**What the task asks**
In the material below, find each line that contains the word "clockwise" and copy it.

**Extracted material**
'''

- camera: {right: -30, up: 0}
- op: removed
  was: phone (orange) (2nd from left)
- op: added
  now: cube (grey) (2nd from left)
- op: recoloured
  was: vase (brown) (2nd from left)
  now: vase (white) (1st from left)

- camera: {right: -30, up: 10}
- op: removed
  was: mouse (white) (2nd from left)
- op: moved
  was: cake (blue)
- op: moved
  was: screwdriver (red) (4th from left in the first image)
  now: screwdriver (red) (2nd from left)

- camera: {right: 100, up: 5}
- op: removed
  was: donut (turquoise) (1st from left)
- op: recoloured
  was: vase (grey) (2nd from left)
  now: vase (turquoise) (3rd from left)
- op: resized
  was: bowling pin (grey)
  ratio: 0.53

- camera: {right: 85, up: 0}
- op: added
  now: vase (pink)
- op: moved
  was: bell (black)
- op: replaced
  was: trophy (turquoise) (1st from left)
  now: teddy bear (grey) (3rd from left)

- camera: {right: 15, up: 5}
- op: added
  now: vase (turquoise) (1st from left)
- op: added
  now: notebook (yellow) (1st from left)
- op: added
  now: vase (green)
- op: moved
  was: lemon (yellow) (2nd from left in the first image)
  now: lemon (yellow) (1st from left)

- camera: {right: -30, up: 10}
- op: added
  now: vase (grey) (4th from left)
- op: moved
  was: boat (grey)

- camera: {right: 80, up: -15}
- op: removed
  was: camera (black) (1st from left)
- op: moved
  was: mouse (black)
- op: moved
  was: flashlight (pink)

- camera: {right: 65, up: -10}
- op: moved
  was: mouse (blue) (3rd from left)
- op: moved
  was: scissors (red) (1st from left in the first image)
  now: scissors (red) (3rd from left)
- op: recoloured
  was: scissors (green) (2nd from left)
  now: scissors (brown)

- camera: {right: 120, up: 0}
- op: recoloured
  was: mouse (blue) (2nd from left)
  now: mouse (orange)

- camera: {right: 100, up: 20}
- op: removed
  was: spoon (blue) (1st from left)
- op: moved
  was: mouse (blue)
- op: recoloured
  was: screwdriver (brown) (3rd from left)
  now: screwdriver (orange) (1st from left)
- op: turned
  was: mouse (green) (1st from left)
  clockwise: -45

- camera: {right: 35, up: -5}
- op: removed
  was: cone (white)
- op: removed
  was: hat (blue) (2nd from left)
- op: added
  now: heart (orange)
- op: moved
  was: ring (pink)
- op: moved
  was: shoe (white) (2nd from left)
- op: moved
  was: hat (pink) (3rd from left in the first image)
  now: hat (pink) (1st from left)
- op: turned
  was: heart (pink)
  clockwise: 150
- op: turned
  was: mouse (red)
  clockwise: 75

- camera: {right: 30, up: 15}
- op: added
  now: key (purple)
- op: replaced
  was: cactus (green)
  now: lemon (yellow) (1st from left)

'''

**Output for this exercise**
  clockwise: -45
  clockwise: 150
  clockwise: 75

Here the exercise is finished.